## Work instruction
Every record below needs to be written out exactly, apart from the pictures.
________________________________________
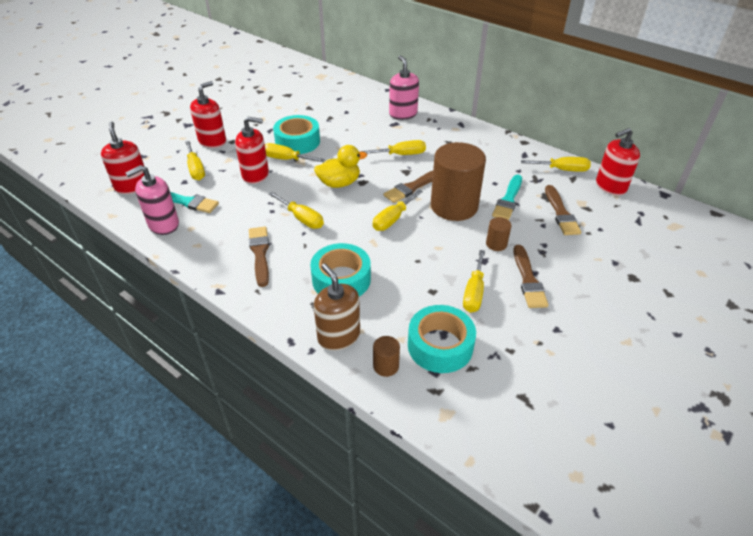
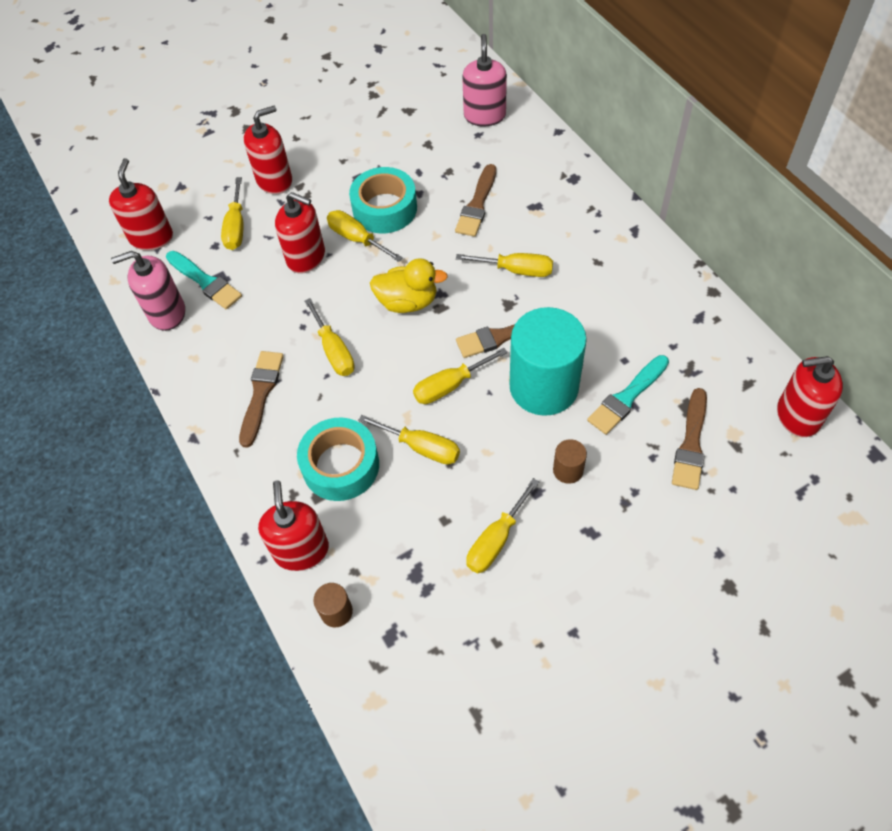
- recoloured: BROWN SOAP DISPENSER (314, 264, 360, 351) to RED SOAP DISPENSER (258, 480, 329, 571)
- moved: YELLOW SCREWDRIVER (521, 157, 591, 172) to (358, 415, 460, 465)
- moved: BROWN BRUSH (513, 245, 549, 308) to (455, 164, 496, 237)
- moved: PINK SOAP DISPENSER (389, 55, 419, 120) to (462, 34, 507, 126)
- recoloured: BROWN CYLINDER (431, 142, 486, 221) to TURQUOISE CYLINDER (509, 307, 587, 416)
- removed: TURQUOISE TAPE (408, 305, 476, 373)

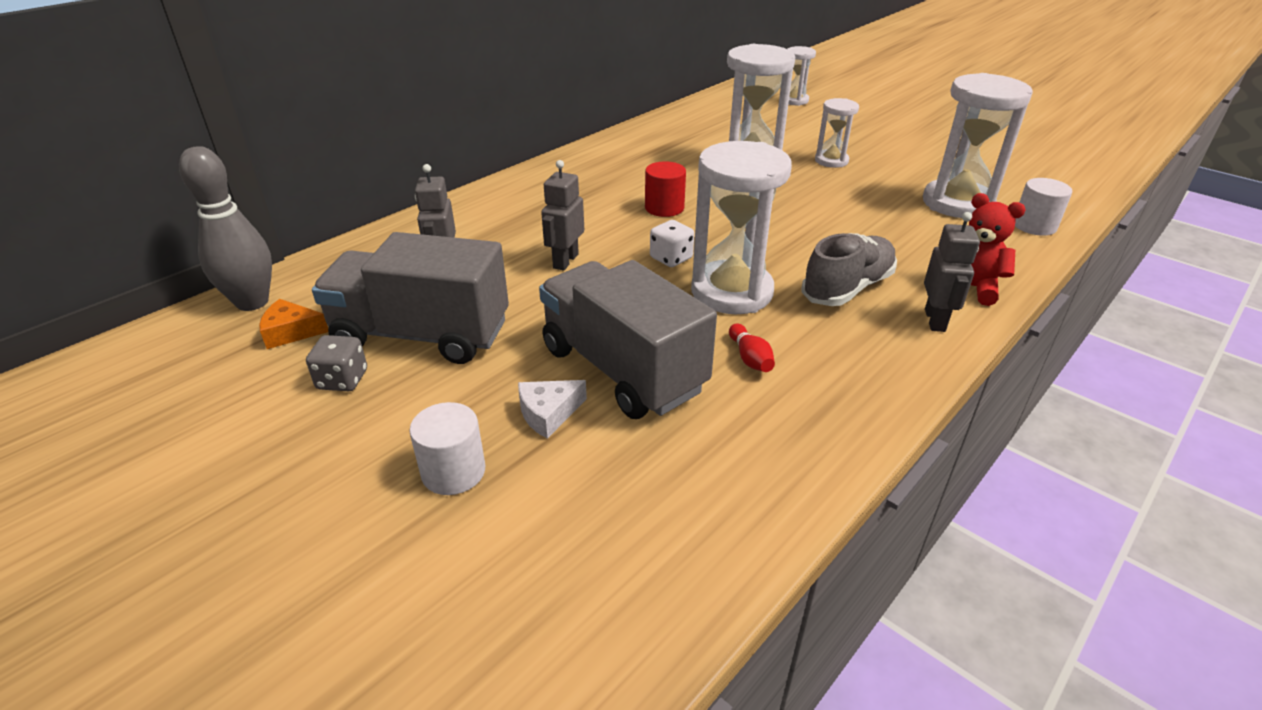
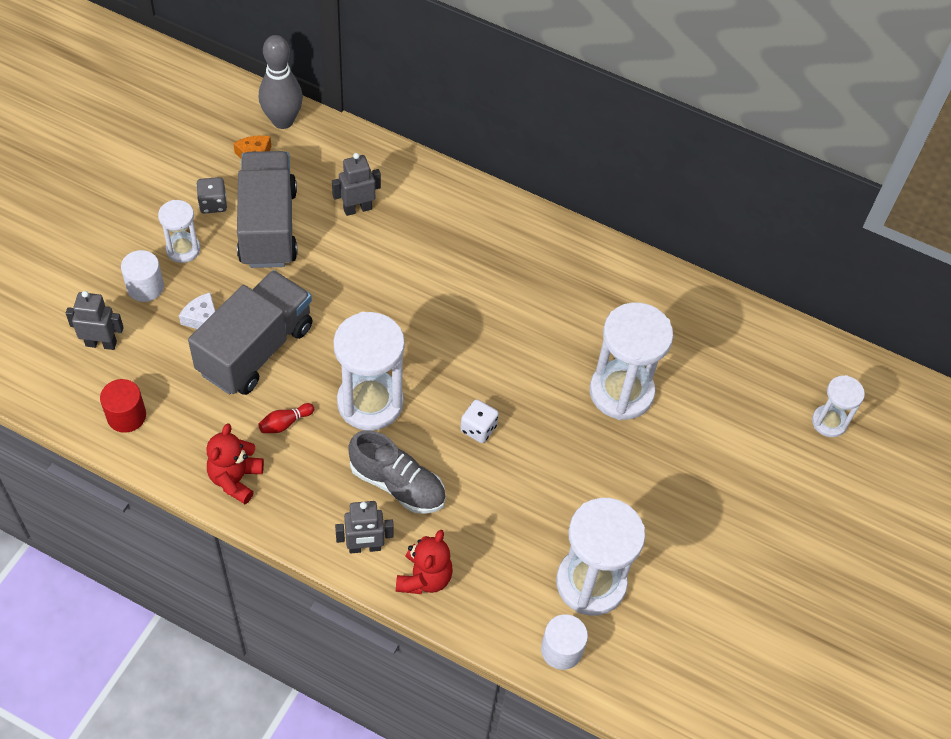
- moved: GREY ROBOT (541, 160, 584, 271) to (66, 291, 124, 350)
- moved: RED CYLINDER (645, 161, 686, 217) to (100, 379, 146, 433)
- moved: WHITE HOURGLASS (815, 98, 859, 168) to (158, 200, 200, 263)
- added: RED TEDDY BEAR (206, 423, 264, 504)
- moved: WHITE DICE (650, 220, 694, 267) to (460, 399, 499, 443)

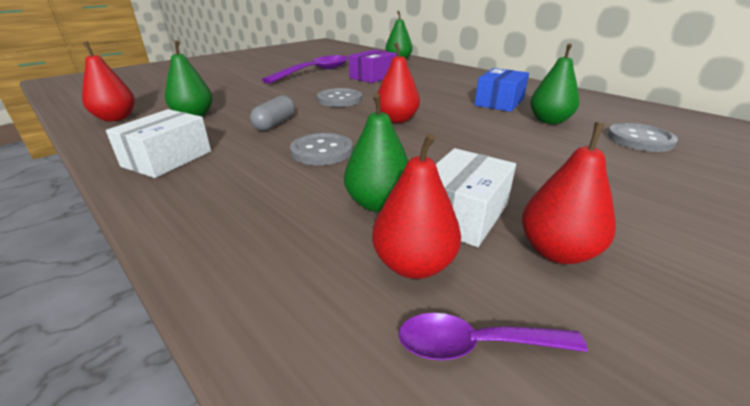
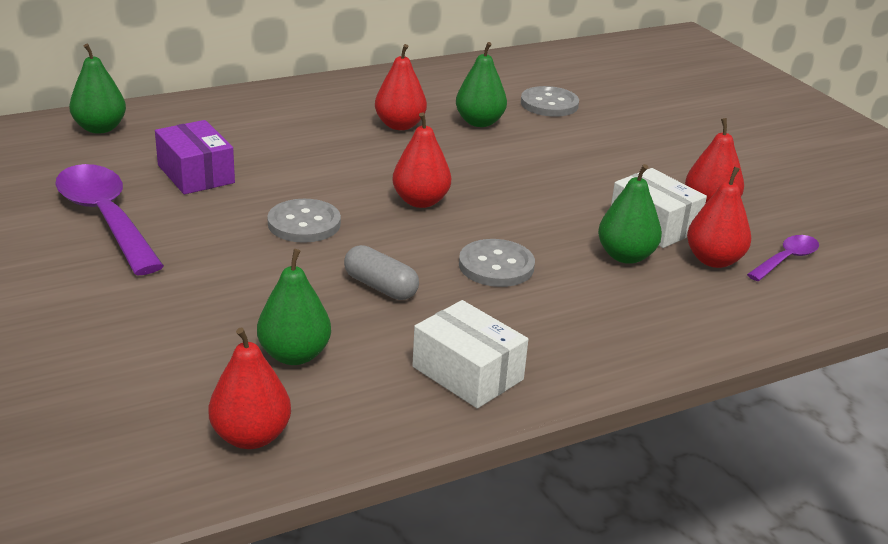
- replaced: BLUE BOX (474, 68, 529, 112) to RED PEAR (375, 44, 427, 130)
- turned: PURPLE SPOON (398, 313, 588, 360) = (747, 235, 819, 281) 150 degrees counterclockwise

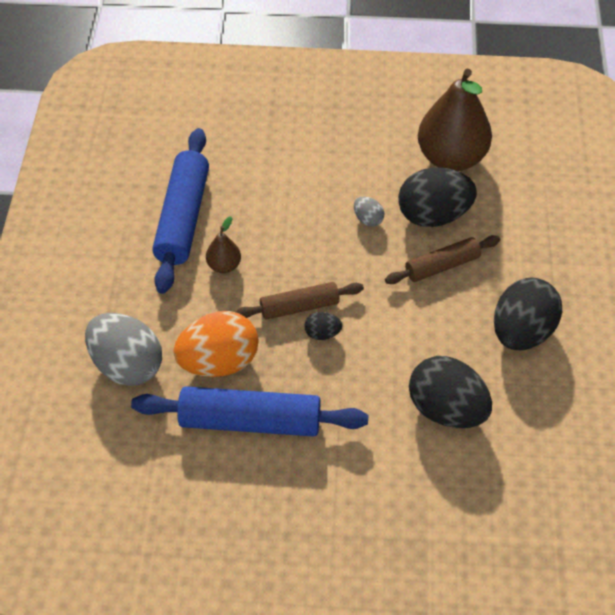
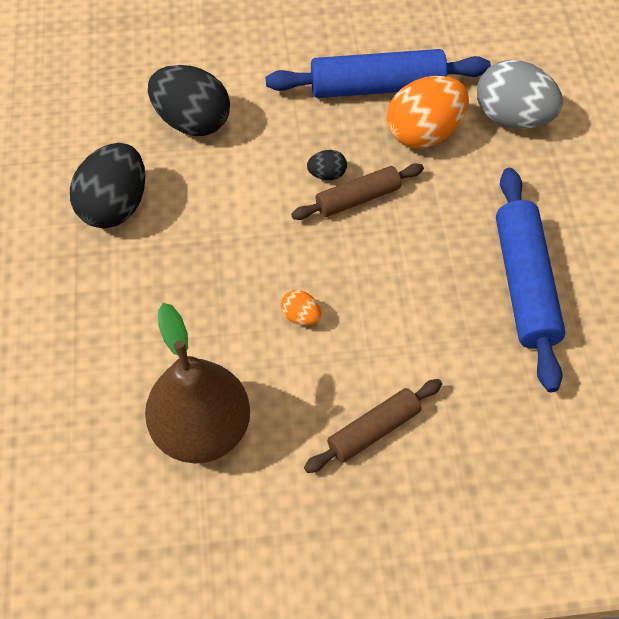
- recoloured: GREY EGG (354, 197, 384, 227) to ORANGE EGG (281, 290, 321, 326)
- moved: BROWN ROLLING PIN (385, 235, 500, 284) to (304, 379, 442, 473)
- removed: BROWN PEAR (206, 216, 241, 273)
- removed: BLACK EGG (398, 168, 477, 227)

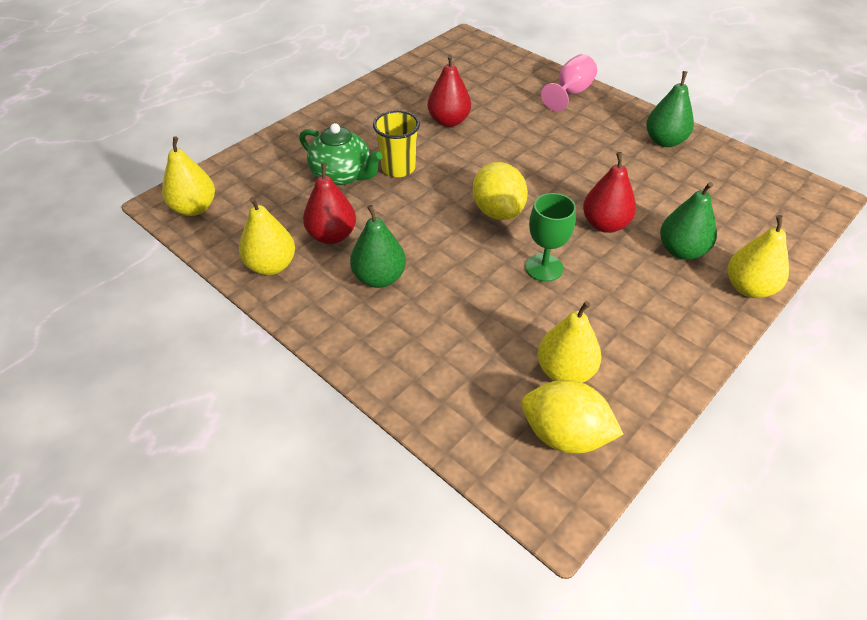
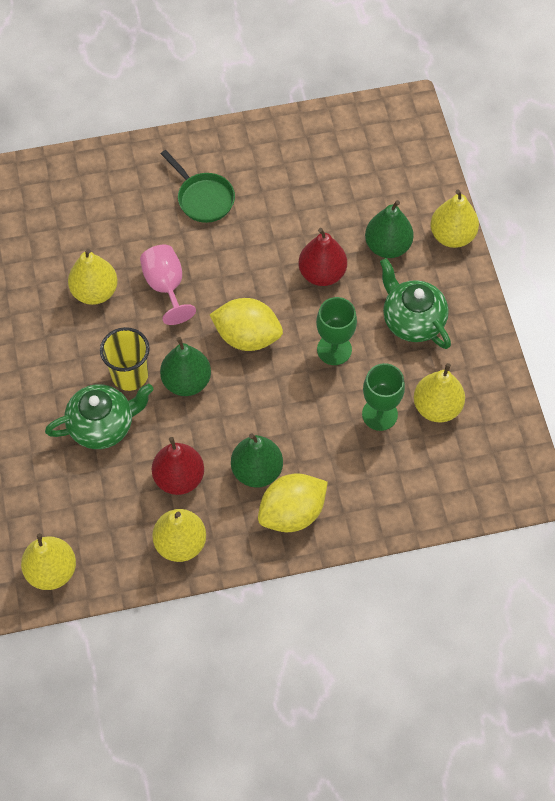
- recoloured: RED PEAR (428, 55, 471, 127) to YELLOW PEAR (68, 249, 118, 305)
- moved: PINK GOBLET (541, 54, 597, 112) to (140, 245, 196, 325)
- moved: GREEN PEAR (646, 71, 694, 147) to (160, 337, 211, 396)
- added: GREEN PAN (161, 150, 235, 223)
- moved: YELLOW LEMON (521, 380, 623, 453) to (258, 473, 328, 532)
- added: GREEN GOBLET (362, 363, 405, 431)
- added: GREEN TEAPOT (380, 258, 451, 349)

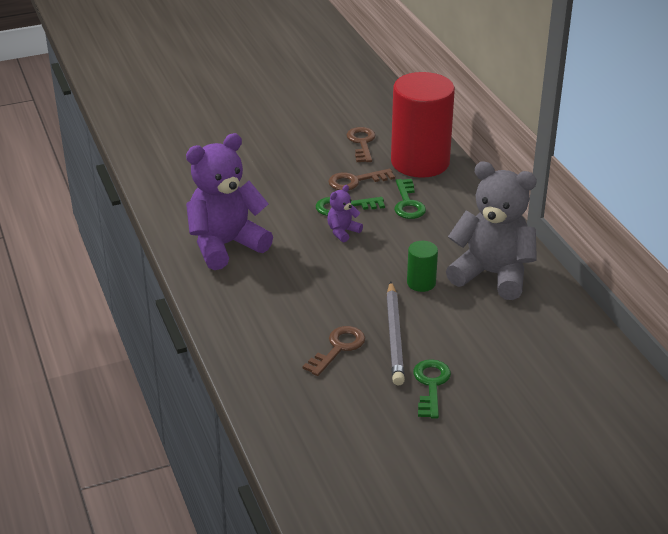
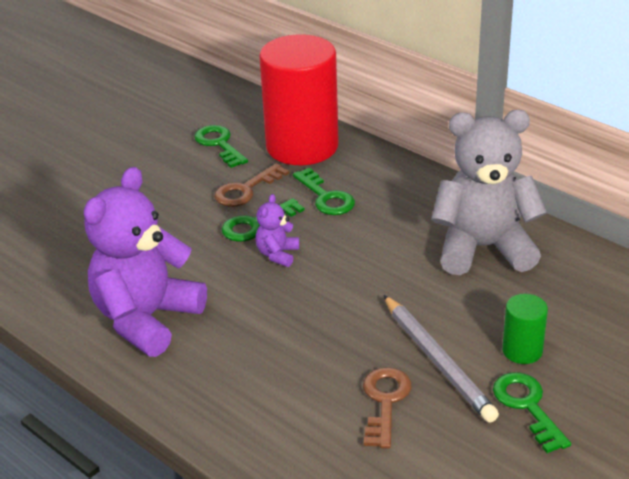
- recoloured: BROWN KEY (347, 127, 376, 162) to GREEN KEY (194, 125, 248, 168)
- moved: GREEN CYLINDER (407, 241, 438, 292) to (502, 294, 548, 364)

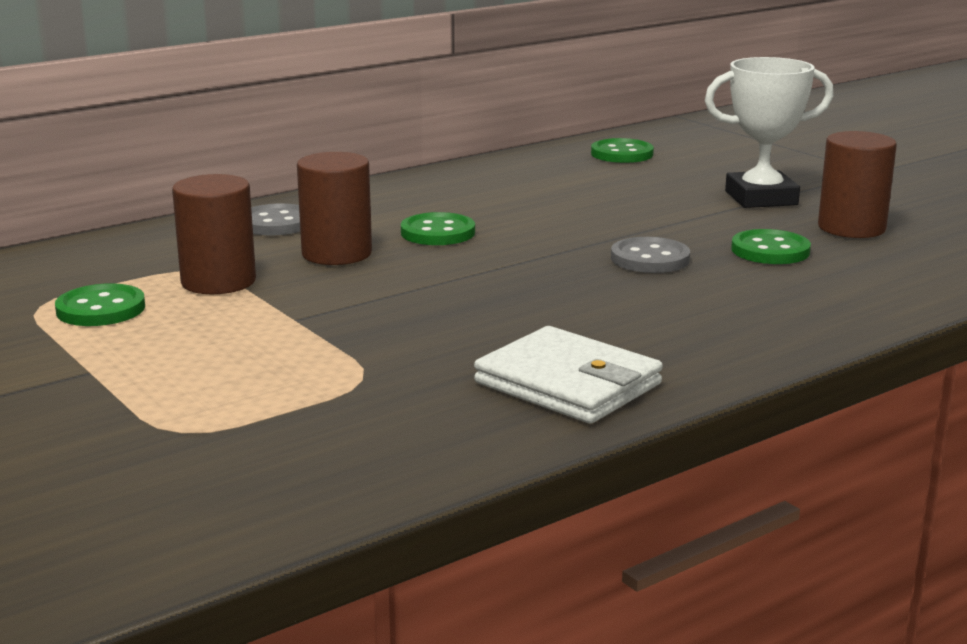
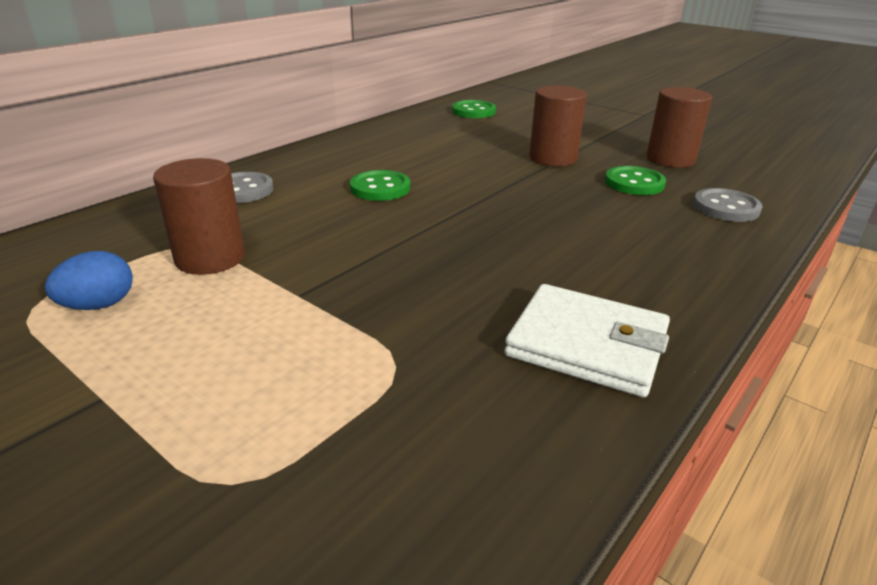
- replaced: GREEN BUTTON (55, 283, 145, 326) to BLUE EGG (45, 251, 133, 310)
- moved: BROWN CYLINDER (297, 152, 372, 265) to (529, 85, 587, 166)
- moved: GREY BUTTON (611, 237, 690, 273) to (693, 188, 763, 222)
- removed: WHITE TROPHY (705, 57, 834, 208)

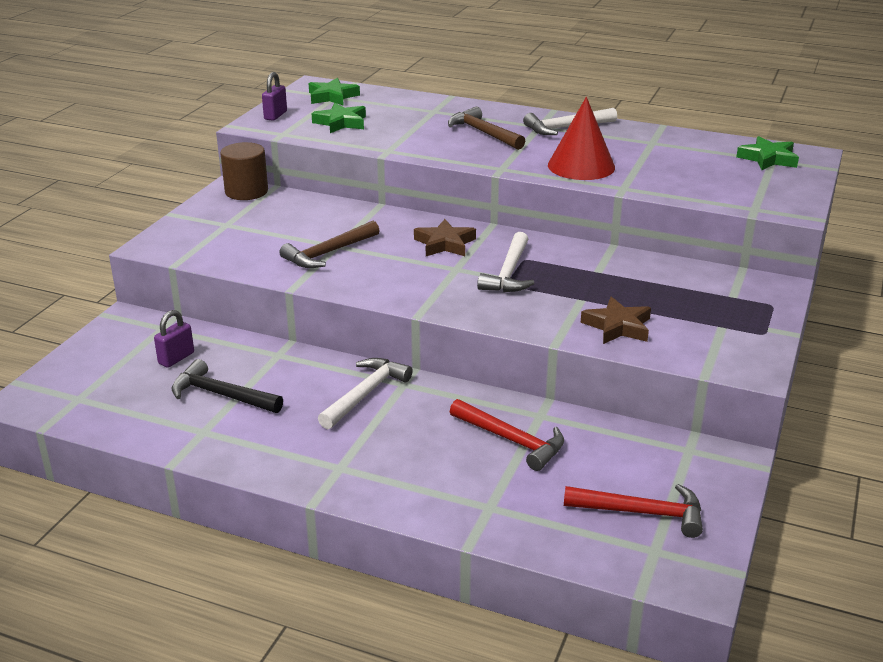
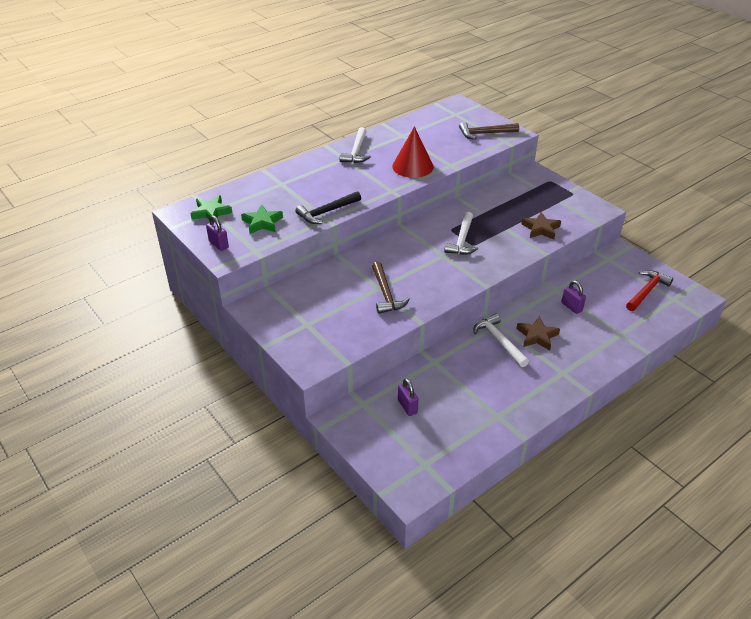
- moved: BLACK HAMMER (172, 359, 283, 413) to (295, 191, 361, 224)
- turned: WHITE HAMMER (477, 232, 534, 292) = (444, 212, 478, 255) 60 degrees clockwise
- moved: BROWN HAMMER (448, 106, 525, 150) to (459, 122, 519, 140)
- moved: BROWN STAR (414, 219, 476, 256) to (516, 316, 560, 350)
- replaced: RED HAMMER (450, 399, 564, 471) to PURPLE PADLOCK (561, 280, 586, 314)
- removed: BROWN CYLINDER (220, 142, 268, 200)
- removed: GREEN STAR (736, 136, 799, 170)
________________________________________
## Result for this exercise
- recoloured: BROWN SOAP DISPENSER (314, 264, 360, 351) to RED SOAP DISPENSER (258, 480, 329, 571)
- moved: YELLOW SCREWDRIVER (521, 157, 591, 172) to (358, 415, 460, 465)
- moved: BROWN BRUSH (513, 245, 549, 308) to (455, 164, 496, 237)
- moved: PINK SOAP DISPENSER (389, 55, 419, 120) to (462, 34, 507, 126)
- recoloured: BROWN CYLINDER (431, 142, 486, 221) to TURQUOISE CYLINDER (509, 307, 587, 416)
- removed: TURQUOISE TAPE (408, 305, 476, 373)

- moved: GREY ROBOT (541, 160, 584, 271) to (66, 291, 124, 350)
- moved: RED CYLINDER (645, 161, 686, 217) to (100, 379, 146, 433)
- moved: WHITE HOURGLASS (815, 98, 859, 168) to (158, 200, 200, 263)
- added: RED TEDDY BEAR (206, 423, 264, 504)
- moved: WHITE DICE (650, 220, 694, 267) to (460, 399, 499, 443)

- replaced: BLUE BOX (474, 68, 529, 112) to RED PEAR (375, 44, 427, 130)
- turned: PURPLE SPOON (398, 313, 588, 360) = (747, 235, 819, 281) 150 degrees counterclockwise

- recoloured: GREY EGG (354, 197, 384, 227) to ORANGE EGG (281, 290, 321, 326)
- moved: BROWN ROLLING PIN (385, 235, 500, 284) to (304, 379, 442, 473)
- removed: BROWN PEAR (206, 216, 241, 273)
- removed: BLACK EGG (398, 168, 477, 227)

- recoloured: RED PEAR (428, 55, 471, 127) to YELLOW PEAR (68, 249, 118, 305)
- moved: PINK GOBLET (541, 54, 597, 112) to (140, 245, 196, 325)
- moved: GREEN PEAR (646, 71, 694, 147) to (160, 337, 211, 396)
- added: GREEN PAN (161, 150, 235, 223)
- moved: YELLOW LEMON (521, 380, 623, 453) to (258, 473, 328, 532)
- added: GREEN GOBLET (362, 363, 405, 431)
- added: GREEN TEAPOT (380, 258, 451, 349)

- recoloured: BROWN KEY (347, 127, 376, 162) to GREEN KEY (194, 125, 248, 168)
- moved: GREEN CYLINDER (407, 241, 438, 292) to (502, 294, 548, 364)

- replaced: GREEN BUTTON (55, 283, 145, 326) to BLUE EGG (45, 251, 133, 310)
- moved: BROWN CYLINDER (297, 152, 372, 265) to (529, 85, 587, 166)
- moved: GREY BUTTON (611, 237, 690, 273) to (693, 188, 763, 222)
- removed: WHITE TROPHY (705, 57, 834, 208)

- moved: BLACK HAMMER (172, 359, 283, 413) to (295, 191, 361, 224)
- turned: WHITE HAMMER (477, 232, 534, 292) = (444, 212, 478, 255) 60 degrees clockwise
- moved: BROWN HAMMER (448, 106, 525, 150) to (459, 122, 519, 140)
- moved: BROWN STAR (414, 219, 476, 256) to (516, 316, 560, 350)
- replaced: RED HAMMER (450, 399, 564, 471) to PURPLE PADLOCK (561, 280, 586, 314)
- removed: BROWN CYLINDER (220, 142, 268, 200)
- removed: GREEN STAR (736, 136, 799, 170)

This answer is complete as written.